INPUT DATA —
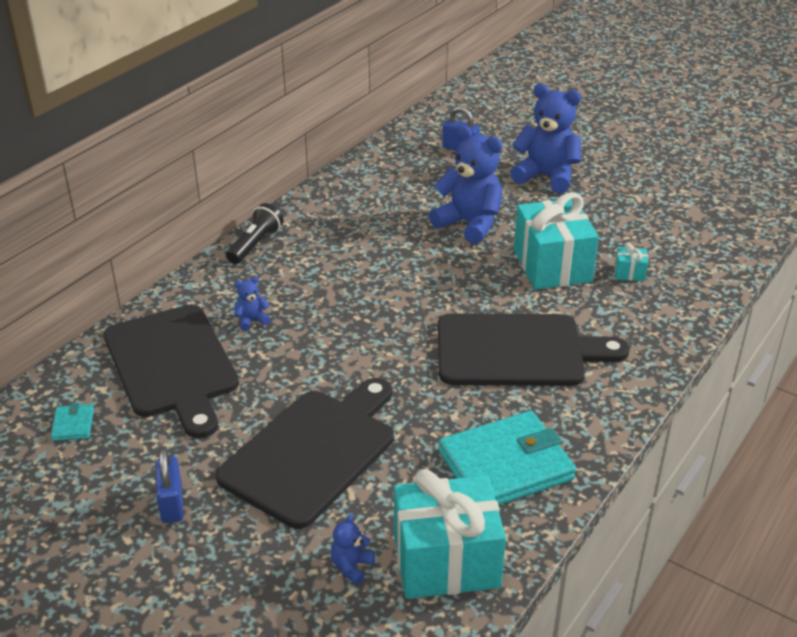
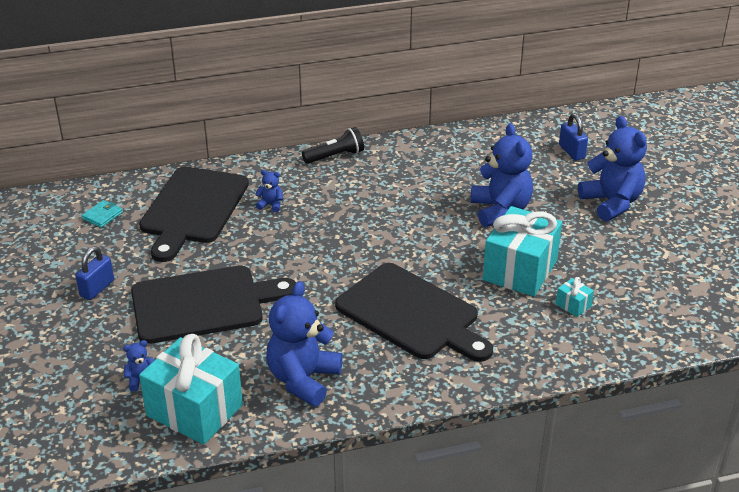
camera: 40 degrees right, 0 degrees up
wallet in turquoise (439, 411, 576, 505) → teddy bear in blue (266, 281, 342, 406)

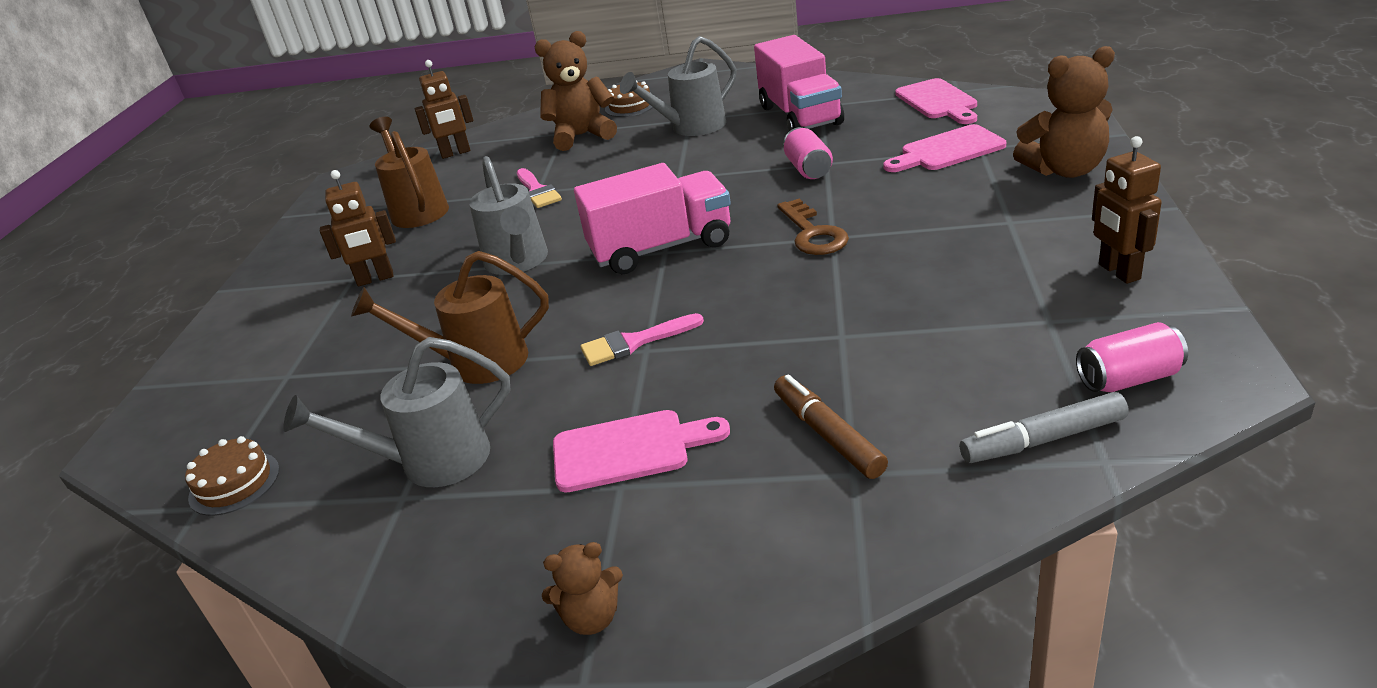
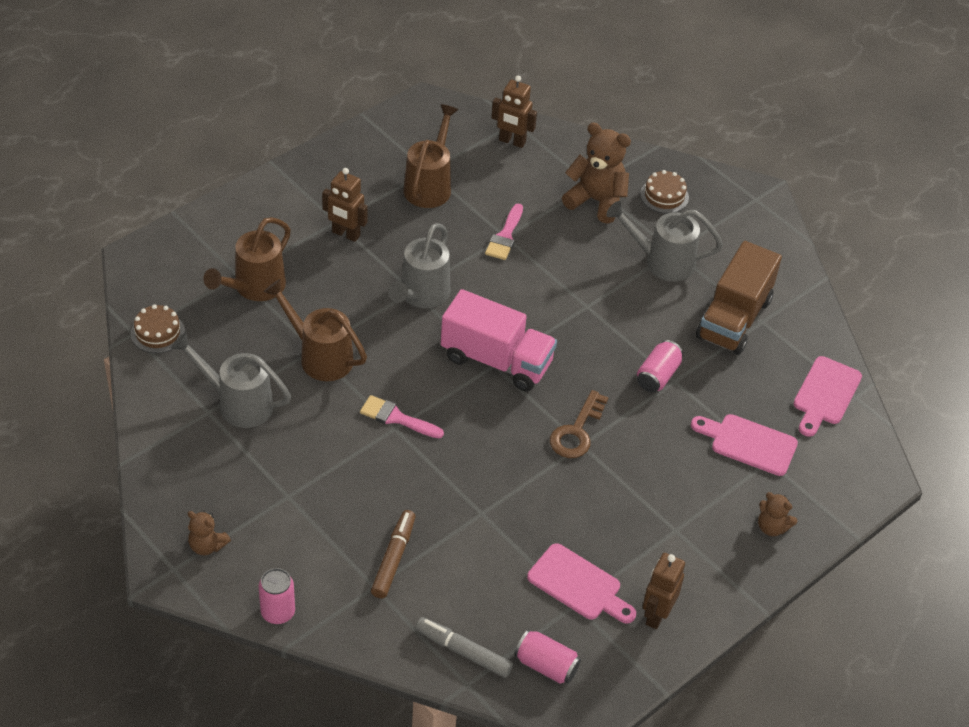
camera: 35 degrees right, 15 degrees up
cutting board in pink (553, 410, 730, 492) → cutting board in pink (527, 543, 636, 623), shifted
truck in pink (754, 35, 844, 131) → truck in brown (696, 241, 782, 355)
teddy bear in brown (1013, 46, 1115, 178) → teddy bear in brown (758, 492, 797, 536), x0.54
- → watering can in brown (203, 217, 291, 301)
- → can in pink (259, 568, 295, 624)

TASK DESCRIPTION — When you copy the lines above, drop the pictures and keep everything else exact.

RESPONSE TO THE TASK —
camera: 40 degrees right, 0 degrees up
wallet in turquoise (439, 411, 576, 505) → teddy bear in blue (266, 281, 342, 406)

camera: 35 degrees right, 15 degrees up
cutting board in pink (553, 410, 730, 492) → cutting board in pink (527, 543, 636, 623), shifted
truck in pink (754, 35, 844, 131) → truck in brown (696, 241, 782, 355)
teddy bear in brown (1013, 46, 1115, 178) → teddy bear in brown (758, 492, 797, 536), x0.54
- → watering can in brown (203, 217, 291, 301)
- → can in pink (259, 568, 295, 624)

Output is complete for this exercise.